Scan the material for the word "turquoise", and copy each line where it shows up.
————————
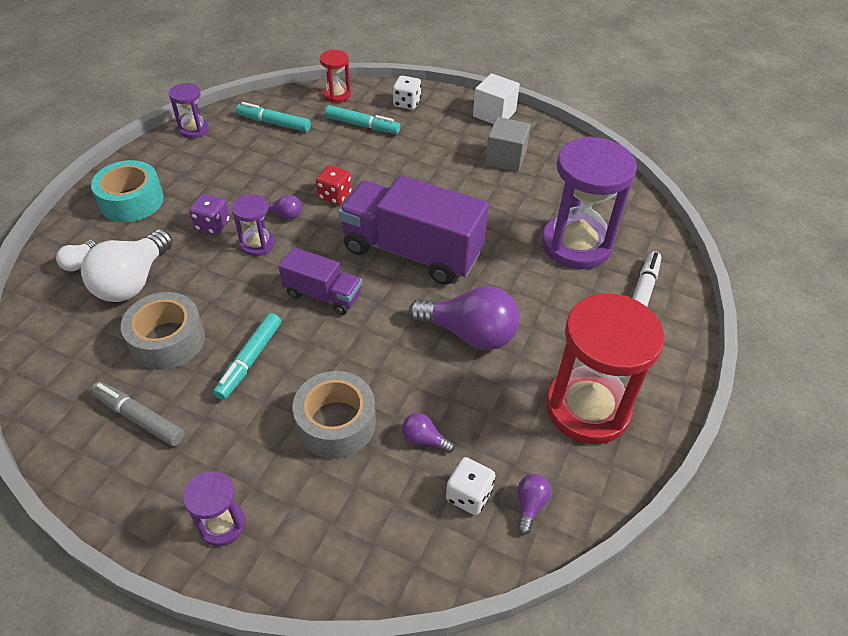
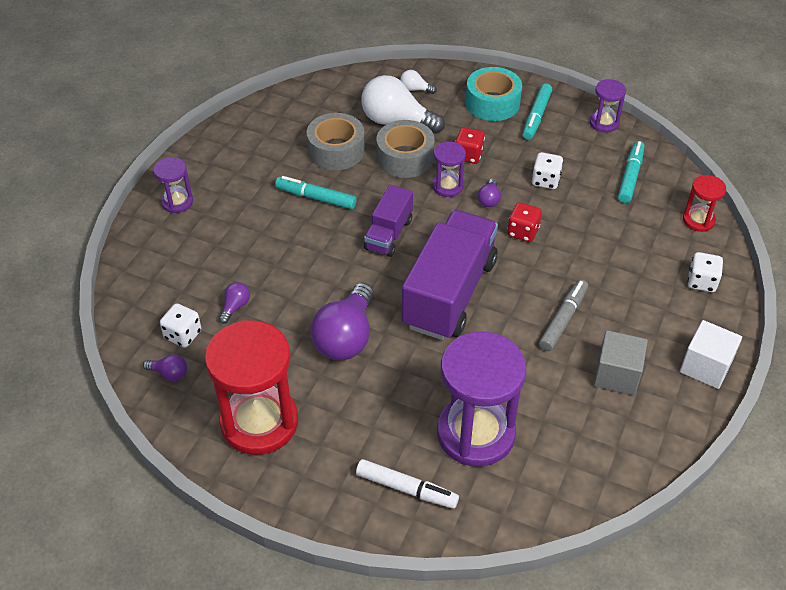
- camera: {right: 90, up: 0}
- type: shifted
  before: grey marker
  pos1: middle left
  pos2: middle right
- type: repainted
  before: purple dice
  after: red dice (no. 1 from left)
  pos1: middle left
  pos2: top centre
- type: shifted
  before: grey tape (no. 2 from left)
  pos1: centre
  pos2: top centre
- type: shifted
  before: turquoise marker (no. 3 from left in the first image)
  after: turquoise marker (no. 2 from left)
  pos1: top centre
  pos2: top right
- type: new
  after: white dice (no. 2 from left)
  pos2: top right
————————
### RESPONSE
  before: turquoise marker (no. 3 from left in the first image)
  after: turquoise marker (no. 2 from left)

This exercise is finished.